# TASK DETAILS:
Of the lines listed below, return exactly those that run from the line containing "orange mushroom: 0 -> 1" through the line containing "yellow cake: 2 -> 5", both included.

# AVAILABLE RECORDS:
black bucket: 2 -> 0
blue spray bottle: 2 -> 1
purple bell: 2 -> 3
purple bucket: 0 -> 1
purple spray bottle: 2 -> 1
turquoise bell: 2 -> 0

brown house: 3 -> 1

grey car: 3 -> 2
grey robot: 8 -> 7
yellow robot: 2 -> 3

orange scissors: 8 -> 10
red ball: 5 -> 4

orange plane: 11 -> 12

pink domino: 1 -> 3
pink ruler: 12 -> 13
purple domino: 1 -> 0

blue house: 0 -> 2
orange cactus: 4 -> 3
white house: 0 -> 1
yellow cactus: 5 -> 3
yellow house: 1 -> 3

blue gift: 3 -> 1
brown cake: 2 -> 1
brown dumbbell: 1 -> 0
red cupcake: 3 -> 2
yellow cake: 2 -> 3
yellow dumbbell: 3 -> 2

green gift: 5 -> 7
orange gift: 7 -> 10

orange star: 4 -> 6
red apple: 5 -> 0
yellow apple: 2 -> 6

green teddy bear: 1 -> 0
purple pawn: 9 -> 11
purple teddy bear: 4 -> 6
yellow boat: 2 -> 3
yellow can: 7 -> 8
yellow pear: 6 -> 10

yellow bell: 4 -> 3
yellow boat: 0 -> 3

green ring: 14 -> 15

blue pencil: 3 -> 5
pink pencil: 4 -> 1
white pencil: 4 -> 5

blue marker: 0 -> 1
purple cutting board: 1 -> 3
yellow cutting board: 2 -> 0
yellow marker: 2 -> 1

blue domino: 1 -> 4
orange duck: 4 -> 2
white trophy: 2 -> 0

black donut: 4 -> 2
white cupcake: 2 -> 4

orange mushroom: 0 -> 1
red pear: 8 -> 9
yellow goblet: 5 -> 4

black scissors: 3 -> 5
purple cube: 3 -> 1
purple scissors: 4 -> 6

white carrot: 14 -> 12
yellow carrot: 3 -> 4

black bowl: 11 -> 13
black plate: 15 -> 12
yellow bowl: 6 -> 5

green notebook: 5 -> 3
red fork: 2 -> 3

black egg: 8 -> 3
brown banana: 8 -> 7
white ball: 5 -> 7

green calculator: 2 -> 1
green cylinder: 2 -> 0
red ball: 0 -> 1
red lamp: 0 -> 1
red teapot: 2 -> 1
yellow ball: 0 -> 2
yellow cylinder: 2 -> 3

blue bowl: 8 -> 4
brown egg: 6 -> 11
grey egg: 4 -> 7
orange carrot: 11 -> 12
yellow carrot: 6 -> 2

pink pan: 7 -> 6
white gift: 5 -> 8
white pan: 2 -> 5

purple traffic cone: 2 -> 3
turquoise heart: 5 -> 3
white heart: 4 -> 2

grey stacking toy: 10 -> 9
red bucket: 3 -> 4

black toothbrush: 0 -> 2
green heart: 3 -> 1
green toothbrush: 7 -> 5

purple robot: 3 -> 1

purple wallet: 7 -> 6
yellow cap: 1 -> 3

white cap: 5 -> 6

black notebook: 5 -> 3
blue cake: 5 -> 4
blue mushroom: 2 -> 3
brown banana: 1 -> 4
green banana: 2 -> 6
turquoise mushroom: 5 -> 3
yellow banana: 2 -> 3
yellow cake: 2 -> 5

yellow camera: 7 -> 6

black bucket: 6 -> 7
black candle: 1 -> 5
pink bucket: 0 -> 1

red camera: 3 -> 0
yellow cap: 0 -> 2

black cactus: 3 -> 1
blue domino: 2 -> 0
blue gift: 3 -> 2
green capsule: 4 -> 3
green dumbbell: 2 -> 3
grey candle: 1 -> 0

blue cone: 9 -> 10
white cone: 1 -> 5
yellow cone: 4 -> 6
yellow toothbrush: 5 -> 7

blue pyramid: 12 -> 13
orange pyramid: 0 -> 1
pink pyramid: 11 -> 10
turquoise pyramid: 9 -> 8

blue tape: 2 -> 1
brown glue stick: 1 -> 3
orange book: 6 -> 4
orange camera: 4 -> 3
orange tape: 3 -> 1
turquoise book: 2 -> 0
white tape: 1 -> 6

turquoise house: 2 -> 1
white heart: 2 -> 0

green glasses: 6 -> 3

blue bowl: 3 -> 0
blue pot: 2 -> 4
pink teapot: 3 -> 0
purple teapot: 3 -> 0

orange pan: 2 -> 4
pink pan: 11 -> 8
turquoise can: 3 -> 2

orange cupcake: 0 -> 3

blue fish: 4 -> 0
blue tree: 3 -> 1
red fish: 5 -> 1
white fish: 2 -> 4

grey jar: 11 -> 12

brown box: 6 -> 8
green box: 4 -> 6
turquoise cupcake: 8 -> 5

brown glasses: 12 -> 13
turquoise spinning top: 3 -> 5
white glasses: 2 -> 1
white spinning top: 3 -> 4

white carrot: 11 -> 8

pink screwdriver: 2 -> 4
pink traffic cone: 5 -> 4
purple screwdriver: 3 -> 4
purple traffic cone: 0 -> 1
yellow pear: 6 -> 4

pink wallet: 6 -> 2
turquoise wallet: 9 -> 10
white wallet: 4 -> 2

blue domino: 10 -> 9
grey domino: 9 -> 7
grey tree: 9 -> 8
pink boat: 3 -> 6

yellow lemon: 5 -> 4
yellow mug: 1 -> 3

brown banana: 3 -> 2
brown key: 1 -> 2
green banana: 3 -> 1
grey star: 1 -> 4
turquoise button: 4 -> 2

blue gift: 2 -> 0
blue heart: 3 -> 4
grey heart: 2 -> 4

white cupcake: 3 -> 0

# RESPONSE AREA:
orange mushroom: 0 -> 1
red pear: 8 -> 9
yellow goblet: 5 -> 4

black scissors: 3 -> 5
purple cube: 3 -> 1
purple scissors: 4 -> 6

white carrot: 14 -> 12
yellow carrot: 3 -> 4

black bowl: 11 -> 13
black plate: 15 -> 12
yellow bowl: 6 -> 5

green notebook: 5 -> 3
red fork: 2 -> 3

black egg: 8 -> 3
brown banana: 8 -> 7
white ball: 5 -> 7

green calculator: 2 -> 1
green cylinder: 2 -> 0
red ball: 0 -> 1
red lamp: 0 -> 1
red teapot: 2 -> 1
yellow ball: 0 -> 2
yellow cylinder: 2 -> 3

blue bowl: 8 -> 4
brown egg: 6 -> 11
grey egg: 4 -> 7
orange carrot: 11 -> 12
yellow carrot: 6 -> 2

pink pan: 7 -> 6
white gift: 5 -> 8
white pan: 2 -> 5

purple traffic cone: 2 -> 3
turquoise heart: 5 -> 3
white heart: 4 -> 2

grey stacking toy: 10 -> 9
red bucket: 3 -> 4

black toothbrush: 0 -> 2
green heart: 3 -> 1
green toothbrush: 7 -> 5

purple robot: 3 -> 1

purple wallet: 7 -> 6
yellow cap: 1 -> 3

white cap: 5 -> 6

black notebook: 5 -> 3
blue cake: 5 -> 4
blue mushroom: 2 -> 3
brown banana: 1 -> 4
green banana: 2 -> 6
turquoise mushroom: 5 -> 3
yellow banana: 2 -> 3
yellow cake: 2 -> 5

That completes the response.